### Task objective
As the output, give exactly the lines that run from the one with "(462, 250) = (494, 325): turquoise" through the end of the records below, and omit pictures.

### Supplied records

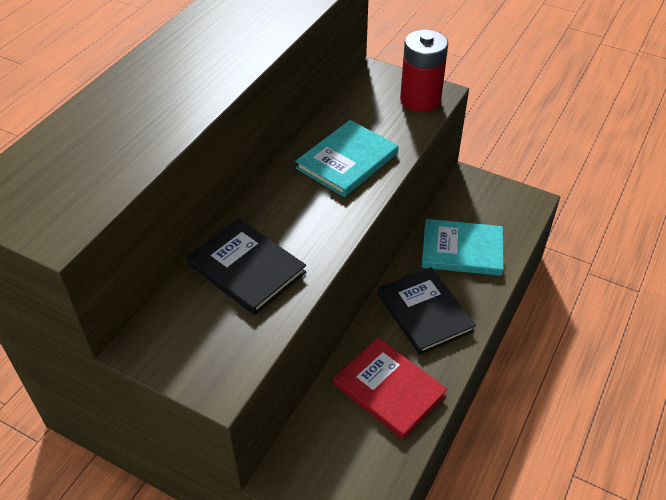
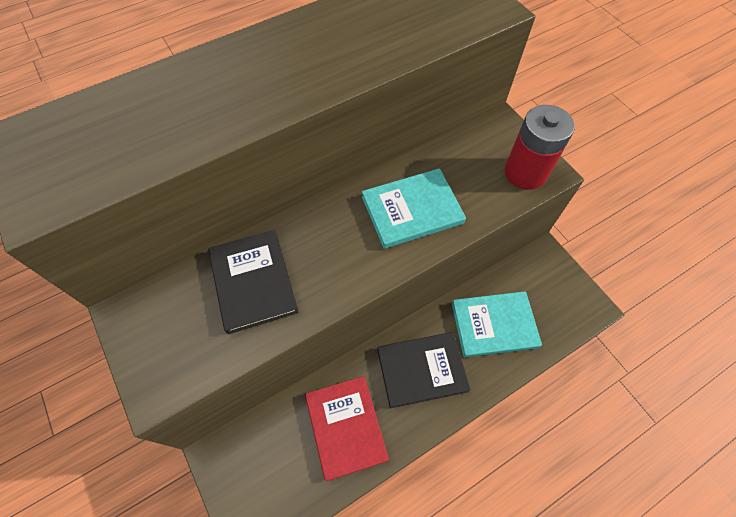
camera: 30 degrees right, 15 degrees up
(424, 312) = (421, 370): black book -> black book turned 75 degrees clockwise
(462, 250) = (494, 325): turquoise book -> turquoise book turned 45 degrees counterclockwise

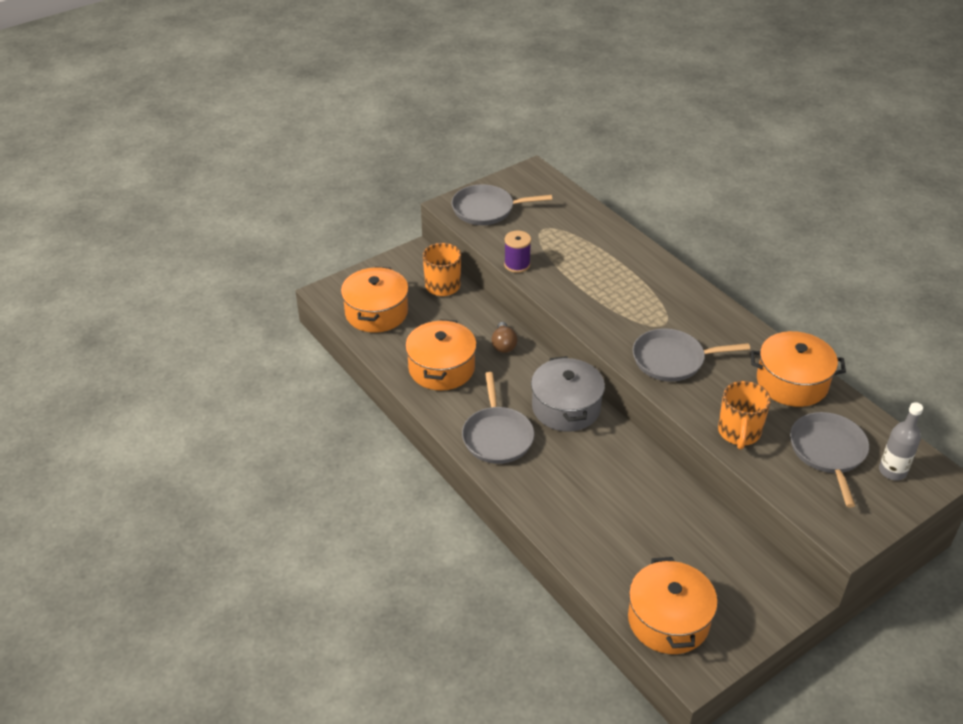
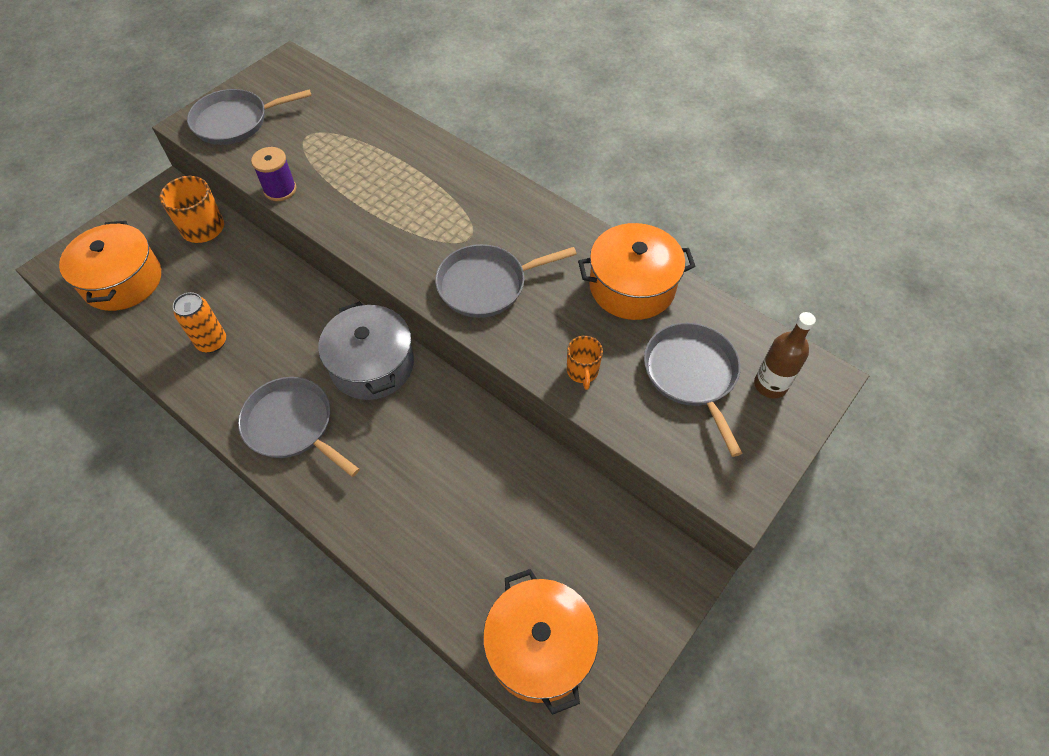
camera: 15 degrees left, 15 degrees up
(441, 368) = (212, 342): orange pot -> orange can
(497, 436) = (292, 425): grey pan -> grey pan turned 150 degrees clockwise
(503, 345) = (286, 294): brown light bulb -> none
(739, 433) = (582, 371): orange mug -> orange mug, size x0.60
(892, 471) = (770, 385): grey bottle -> brown bottle

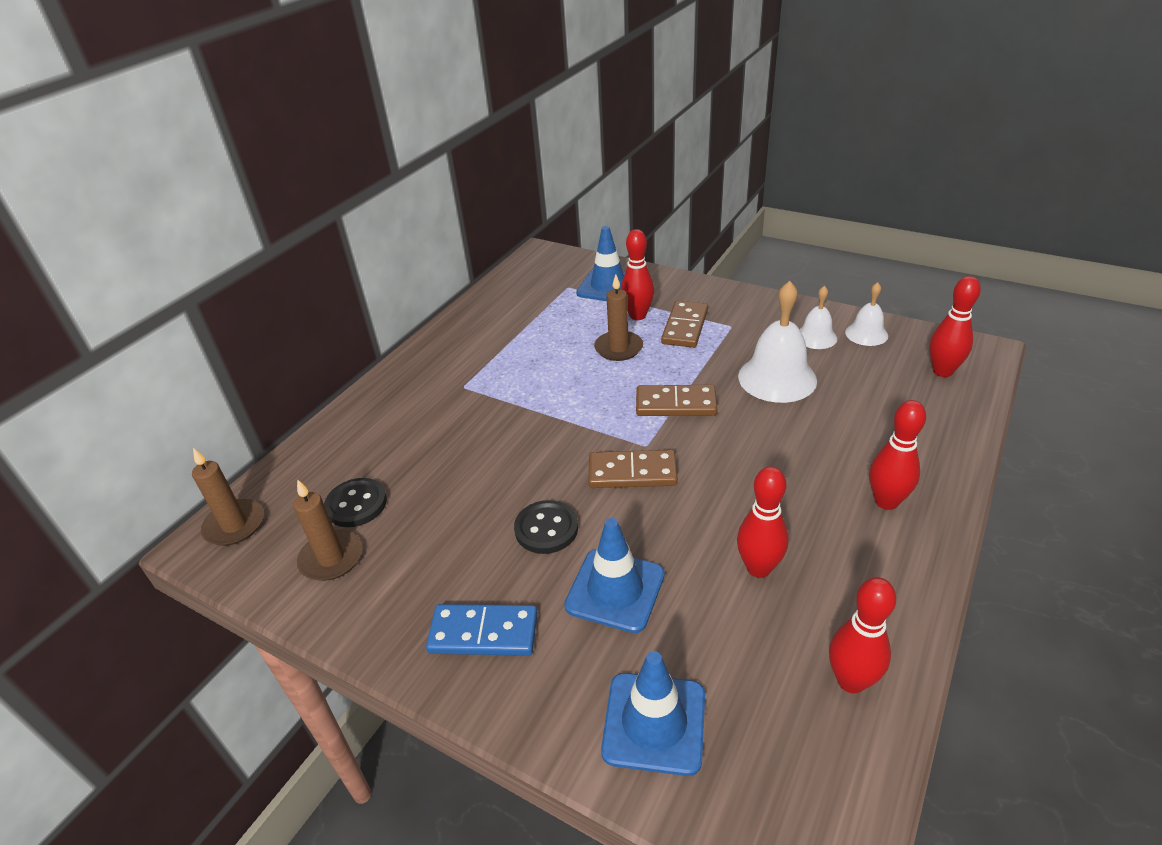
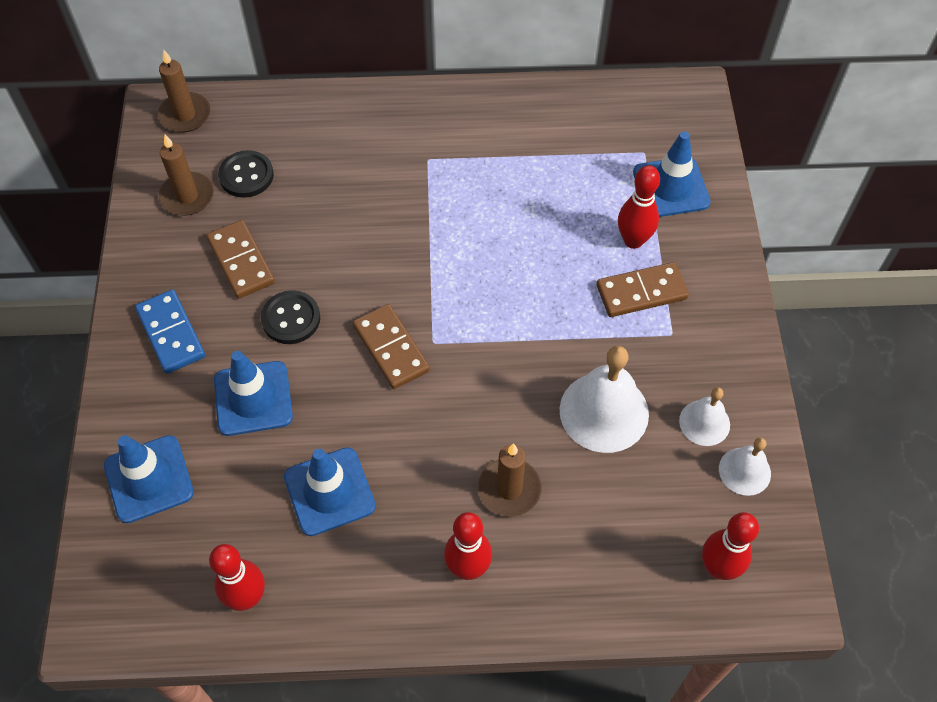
camera: 55 degrees right, 20 degrees up
(618, 348) = (565, 251): brown candle -> brown candle (509, 489)
(675, 404) = (506, 340): brown domino -> brown domino (241, 261)
(758, 568) = (329, 491): red bowling pin -> blue traffic cone

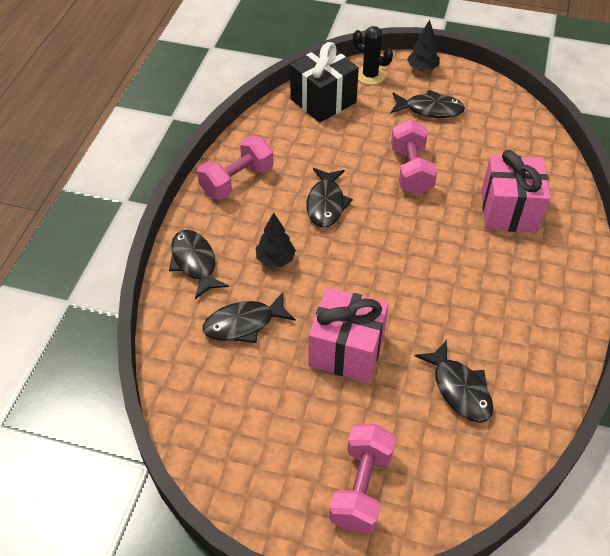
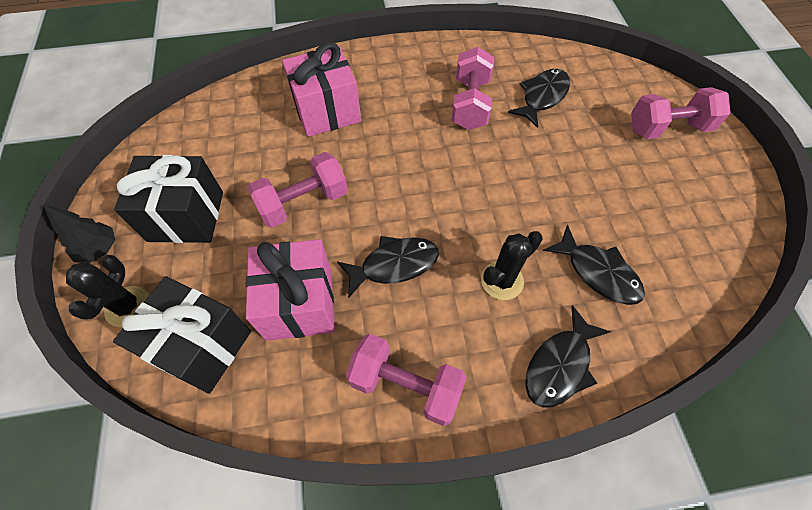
camera: 115 degrees left, 10 degrees up
(275, 259) = (502, 280): black tree -> black cactus
(346, 350) = (563, 178): pink gift -> pink gift (299, 303)
(430, 109) = (186, 216): black fish -> black gift
(475, 320) = (470, 104): none -> pink dumbbell

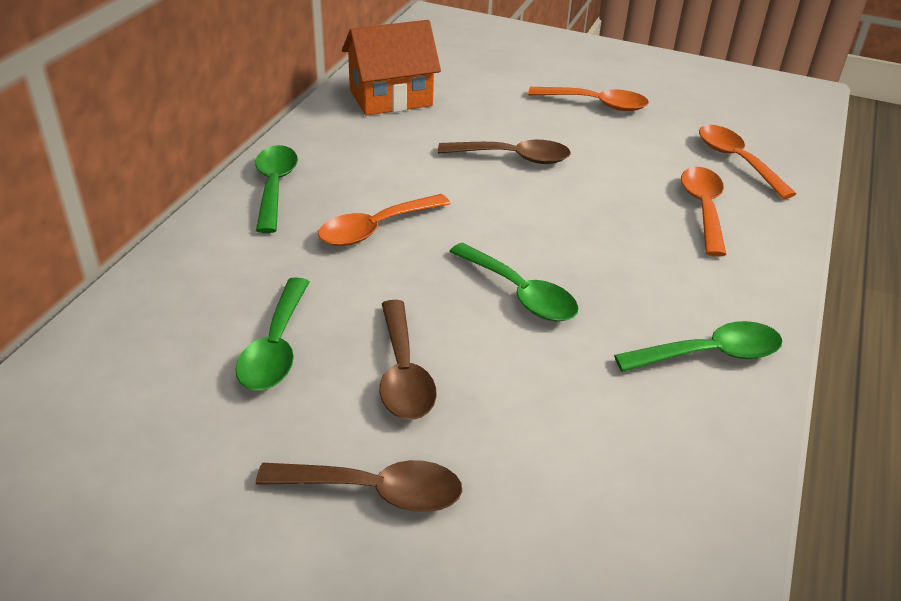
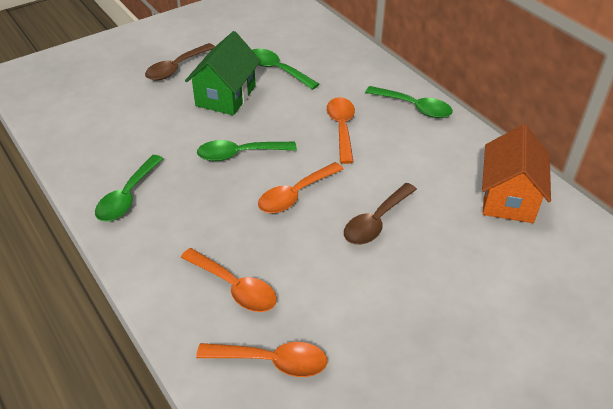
camera: 125 degrees right, 5 degrees up
(403, 373) = (225, 96): brown spoon -> green house
(596, 104) = (428, 324): orange spoon -> orange spoon (295, 195)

### Output
(462, 250) = (494, 325): turquoise book -> turquoise book turned 45 degrees counterclockwise

camera: 15 degrees left, 15 degrees up
(441, 368) = (212, 342): orange pot -> orange can
(497, 436) = (292, 425): grey pan -> grey pan turned 150 degrees clockwise
(503, 345) = (286, 294): brown light bulb -> none
(739, 433) = (582, 371): orange mug -> orange mug, size x0.60
(892, 471) = (770, 385): grey bottle -> brown bottle

camera: 55 degrees right, 20 degrees up
(618, 348) = (565, 251): brown candle -> brown candle (509, 489)
(675, 404) = (506, 340): brown domino -> brown domino (241, 261)
(758, 568) = (329, 491): red bowling pin -> blue traffic cone

camera: 115 degrees left, 10 degrees up
(275, 259) = (502, 280): black tree -> black cactus
(346, 350) = (563, 178): pink gift -> pink gift (299, 303)
(430, 109) = (186, 216): black fish -> black gift
(475, 320) = (470, 104): none -> pink dumbbell

camera: 125 degrees right, 5 degrees up
(403, 373) = (225, 96): brown spoon -> green house
(596, 104) = (428, 324): orange spoon -> orange spoon (295, 195)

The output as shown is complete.